# About this exercise
Reproduce the entries exactly, beginning with the line containing "moved | Hammer/blau" and ending with their last line, both included.

[[ Task input, beginning ]]

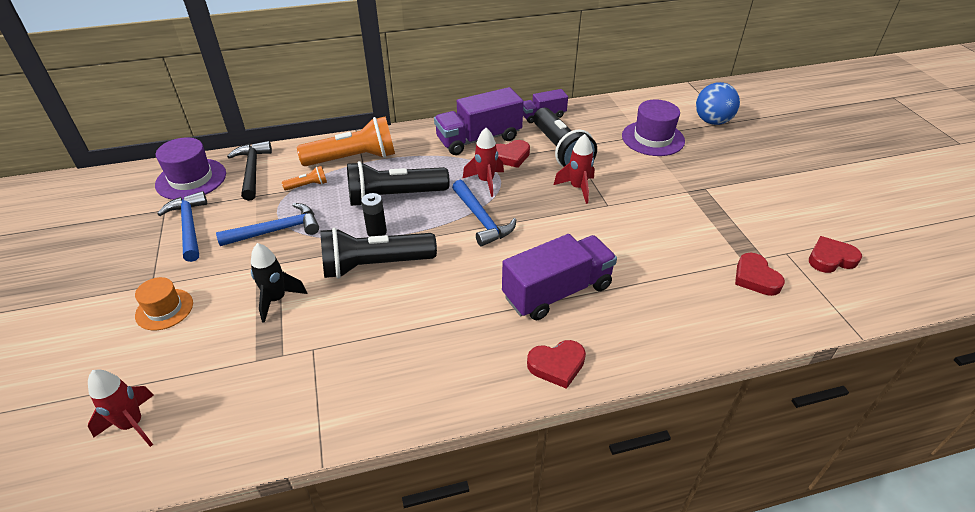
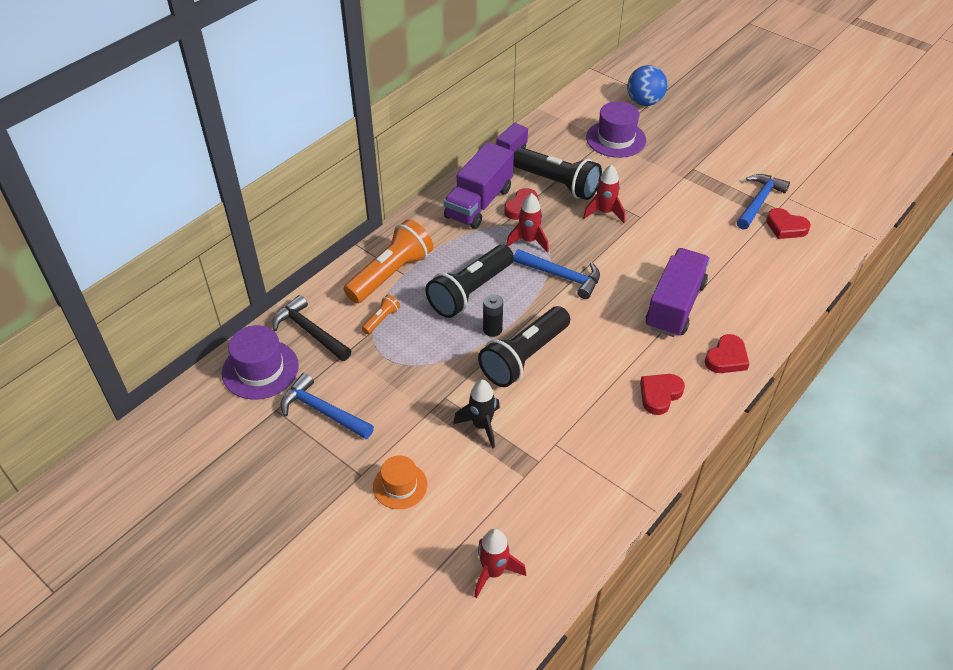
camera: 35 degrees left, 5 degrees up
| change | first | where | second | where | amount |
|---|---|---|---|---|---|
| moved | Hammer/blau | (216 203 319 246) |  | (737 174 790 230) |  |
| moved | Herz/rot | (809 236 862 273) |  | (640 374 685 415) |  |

[[ Task input, end ]]

# Response box
| moved | Hammer/blau | (216 203 319 246) |  | (737 174 790 230) |  |
| moved | Herz/rot | (809 236 862 273) |  | (640 374 685 415) |  |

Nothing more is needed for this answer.